Review the material and extract every line in which the word "down" occurs.

Top of Given information

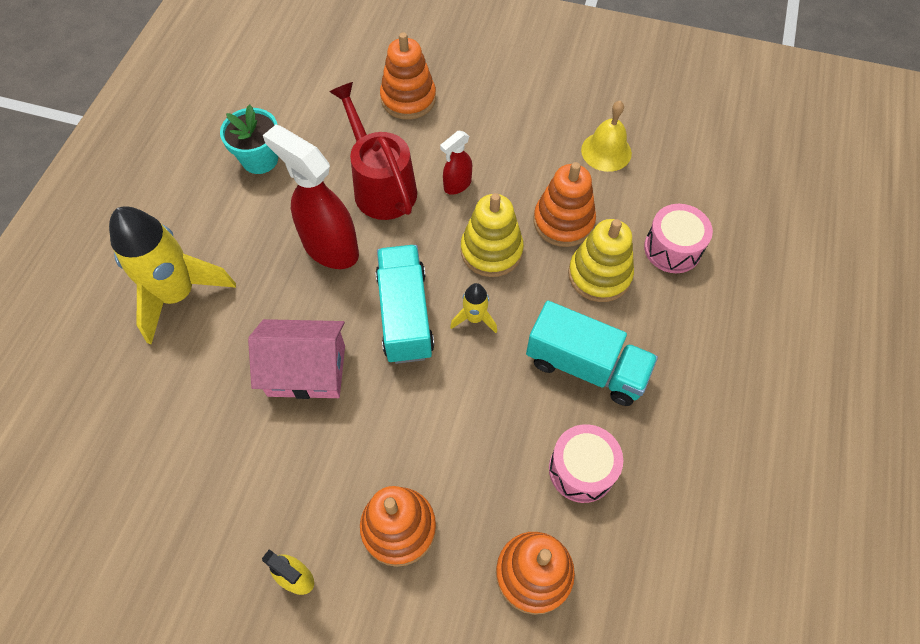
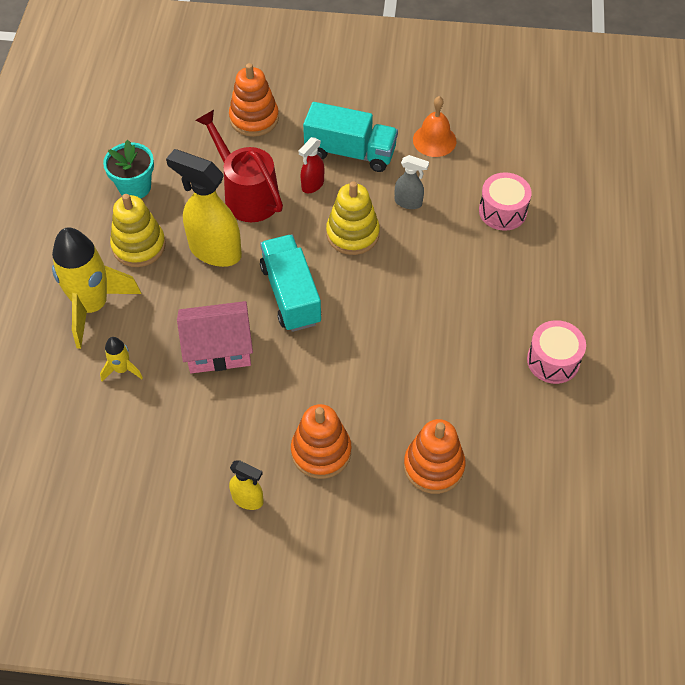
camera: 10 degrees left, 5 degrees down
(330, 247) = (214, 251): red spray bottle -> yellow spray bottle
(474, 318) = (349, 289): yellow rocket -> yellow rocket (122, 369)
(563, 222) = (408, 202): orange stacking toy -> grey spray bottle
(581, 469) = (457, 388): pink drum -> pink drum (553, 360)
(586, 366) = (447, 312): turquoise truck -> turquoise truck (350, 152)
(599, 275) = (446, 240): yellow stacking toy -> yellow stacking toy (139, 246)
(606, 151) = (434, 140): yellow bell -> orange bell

Bottom of Given information
Top of Given information

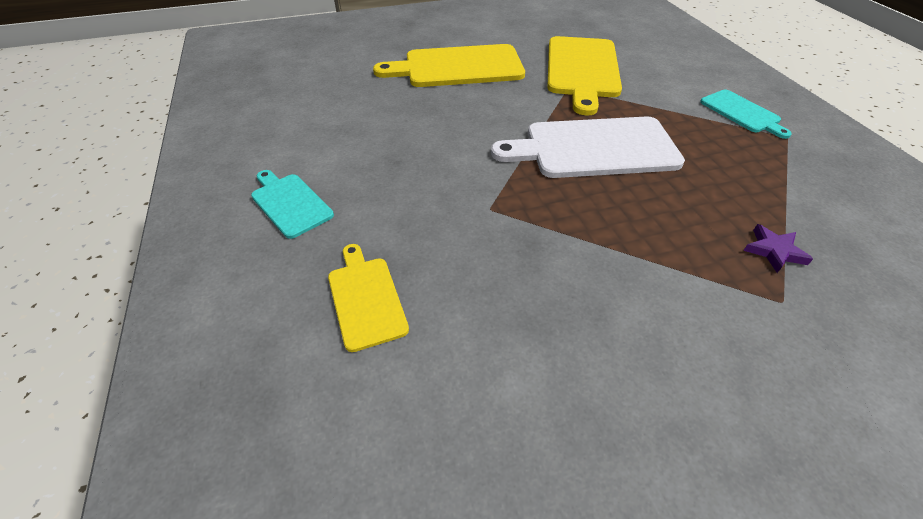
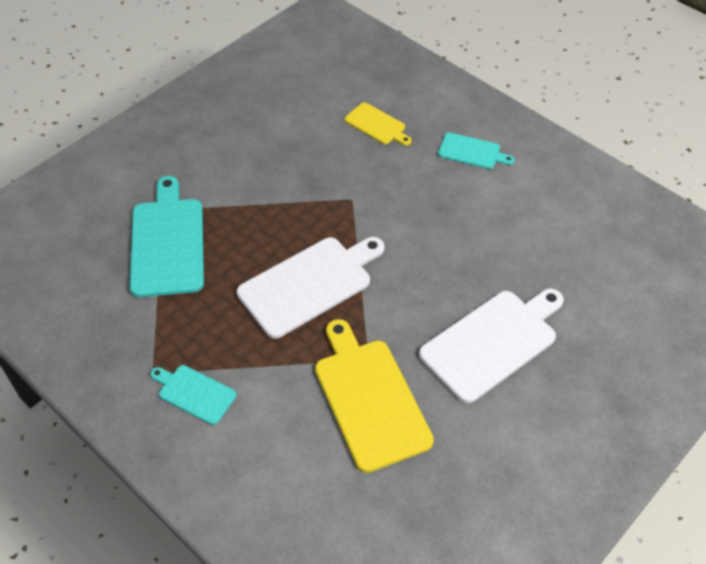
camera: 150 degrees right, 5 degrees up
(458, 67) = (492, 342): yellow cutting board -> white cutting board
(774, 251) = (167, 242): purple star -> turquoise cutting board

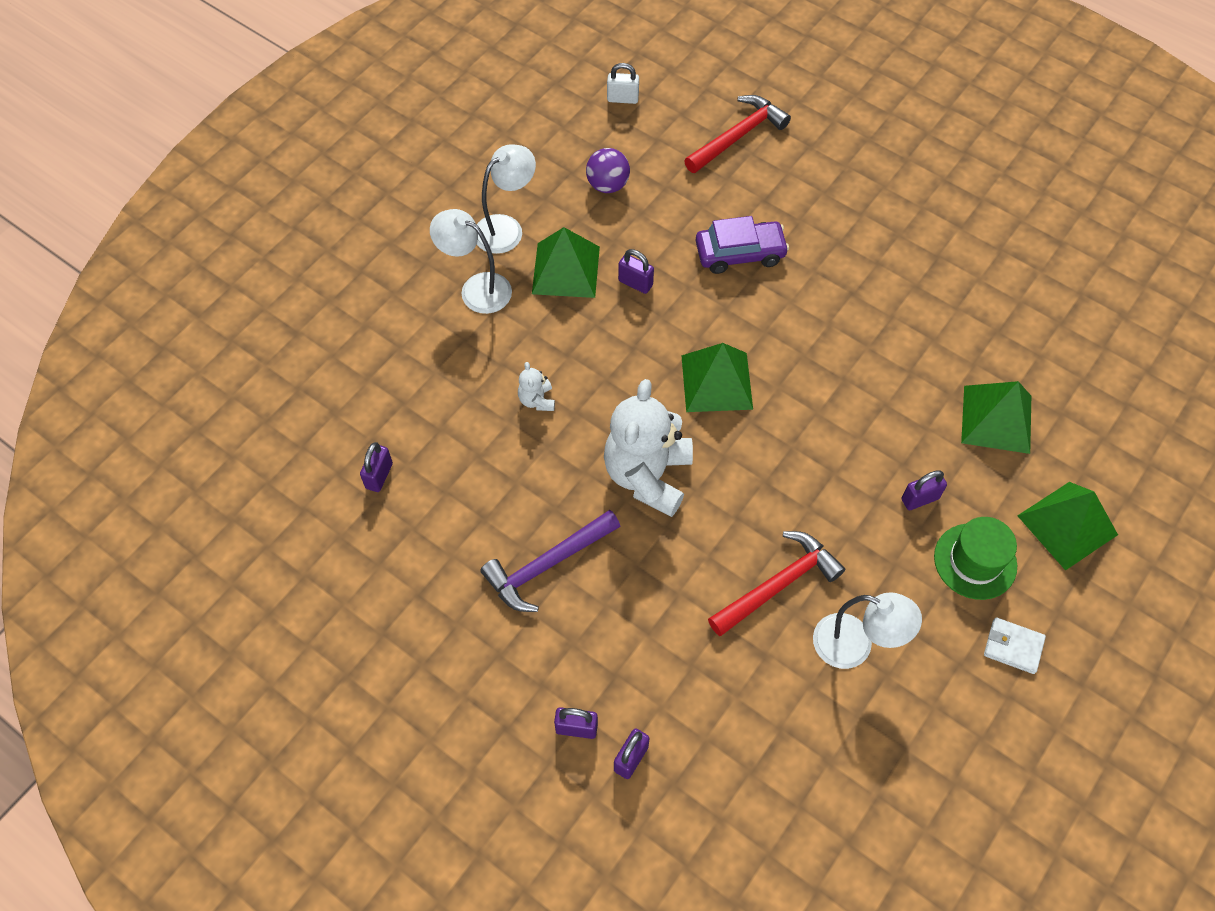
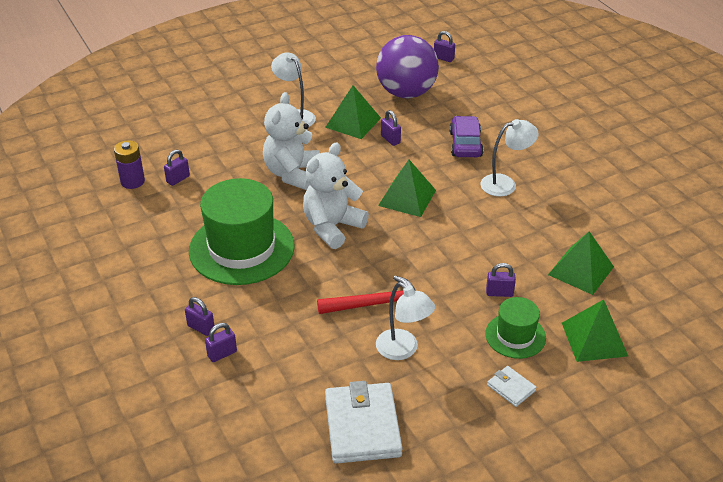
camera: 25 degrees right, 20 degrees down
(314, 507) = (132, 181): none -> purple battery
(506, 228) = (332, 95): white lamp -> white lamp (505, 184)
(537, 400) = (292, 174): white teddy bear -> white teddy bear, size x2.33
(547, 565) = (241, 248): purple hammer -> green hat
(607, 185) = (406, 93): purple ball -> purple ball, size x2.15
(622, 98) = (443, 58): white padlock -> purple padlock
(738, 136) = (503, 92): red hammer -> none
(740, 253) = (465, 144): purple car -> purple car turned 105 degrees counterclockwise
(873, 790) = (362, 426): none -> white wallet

Bottom of Given information
Top of Given information

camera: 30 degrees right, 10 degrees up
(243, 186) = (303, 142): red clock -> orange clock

Bottom of Given information

● Solution to the exercise
camera: 10 degrees left, 5 degrees down
camera: 25 degrees right, 20 degrees down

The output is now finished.